Problem details: In the data, find each line where the word "tile" appears and list that line.

Task input:
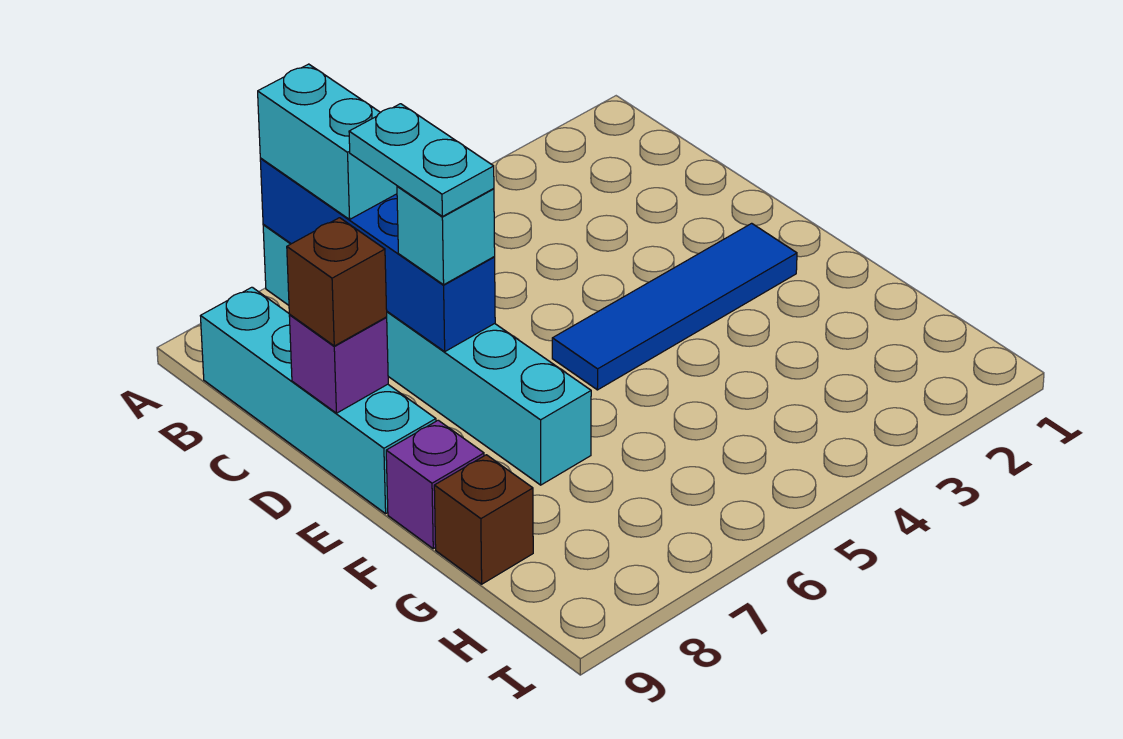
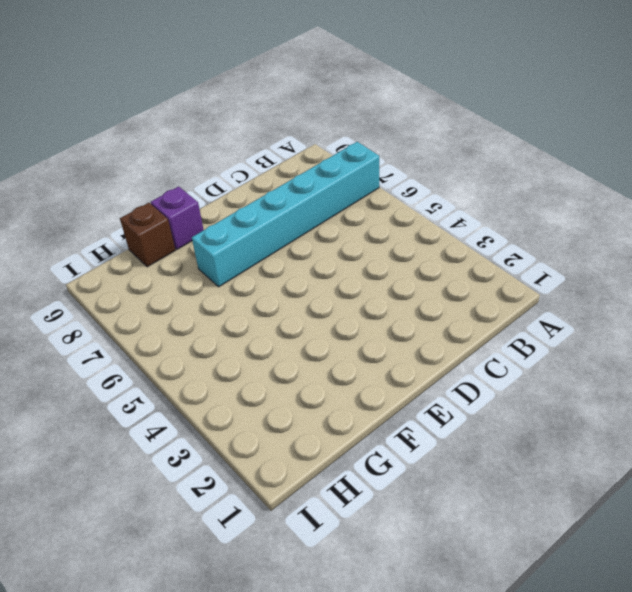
none -> cyan 1x4 brick [201,287,436,514]
none -> blue 1x4 tile [552,223,797,390]

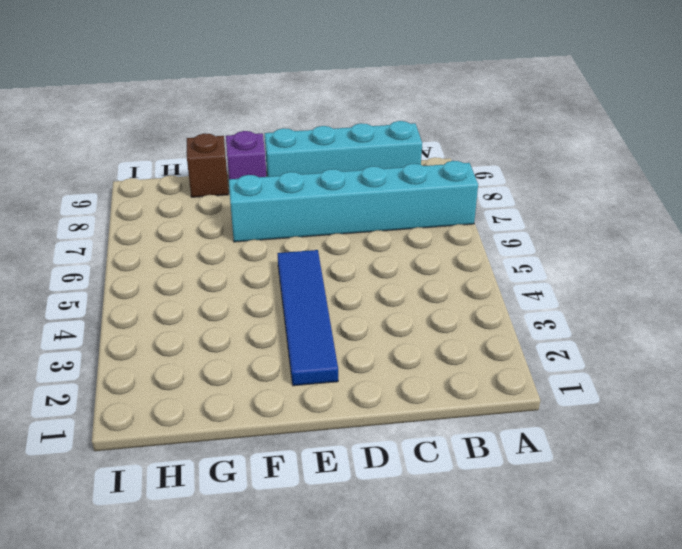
none -> blue 1x4 brick [260,159,495,351]
none -> purple 1x1 brick [289,315,388,413]

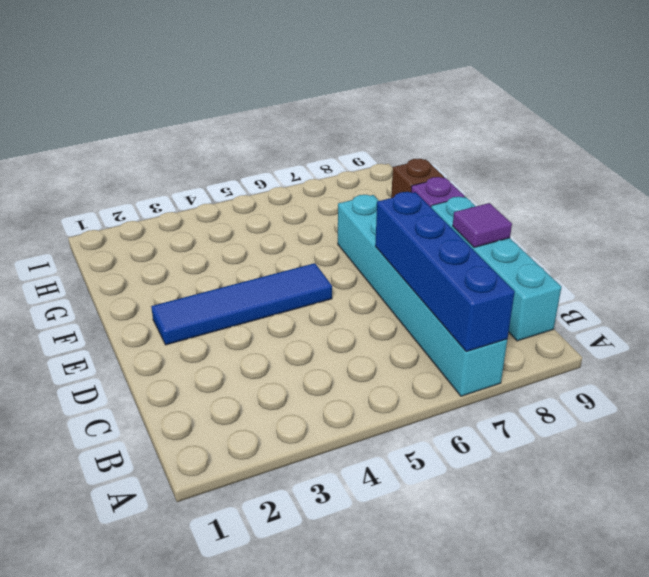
purple 1x1 tile [453,203,512,247] -> purple 1x1 brick [289,315,388,413]
none -> cyan 1x2 brick [258,64,397,219]
none -> cyan 1x1 brick [397,186,495,285]

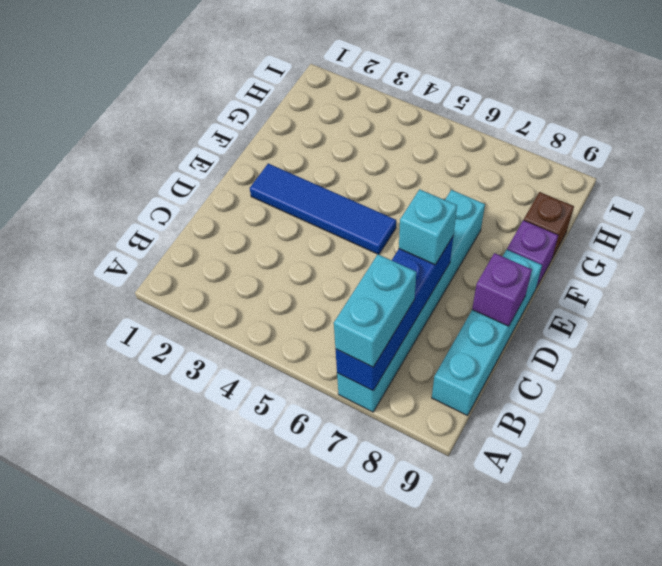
none -> brown 1x1 brick [287,218,387,346]
none -> cyan 1x2 plate [349,104,494,216]

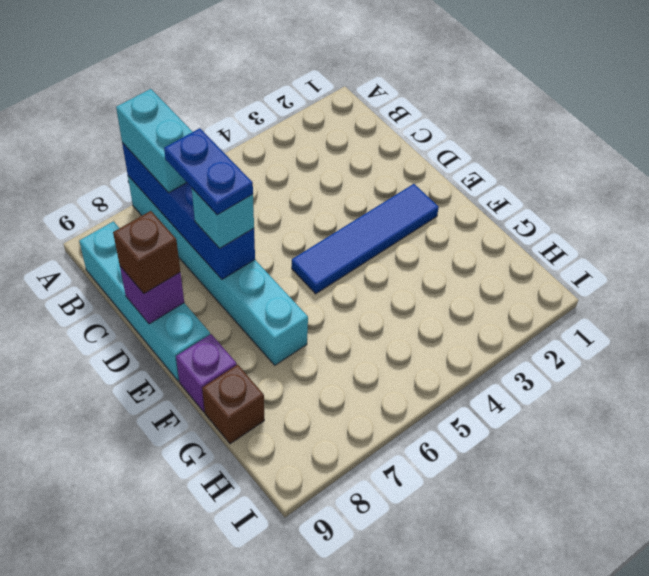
blue 1x2 plate [164,128,253,215] -> cyan 1x2 plate [349,104,494,216]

Response box:
none -> blue 1x4 tile [552,223,797,390]
purple 1x1 tile [453,203,512,247] -> purple 1x1 brick [289,315,388,413]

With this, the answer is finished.